YOUR OBJECTIVE: Within the listing below, the lines to output run from the one containing "red tile A9:B9" through the one containing "none -> green brick J16:K17 level 1"; copy them exactly and nothing else.
━━━ LISTED RECORDS
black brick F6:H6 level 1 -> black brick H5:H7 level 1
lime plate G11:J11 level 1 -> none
━━━━━━
━━━ LISTED RECORDS
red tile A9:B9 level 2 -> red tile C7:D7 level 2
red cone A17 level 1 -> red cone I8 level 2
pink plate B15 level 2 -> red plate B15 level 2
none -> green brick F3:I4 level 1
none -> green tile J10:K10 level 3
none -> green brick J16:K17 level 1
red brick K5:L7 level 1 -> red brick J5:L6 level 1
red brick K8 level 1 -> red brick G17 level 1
━━━━━━
TASK ANSWER:
red tile A9:B9 level 2 -> red tile C7:D7 level 2
red cone A17 level 1 -> red cone I8 level 2
pink plate B15 level 2 -> red plate B15 level 2
none -> green brick F3:I4 level 1
none -> green tile J10:K10 level 3
none -> green brick J16:K17 level 1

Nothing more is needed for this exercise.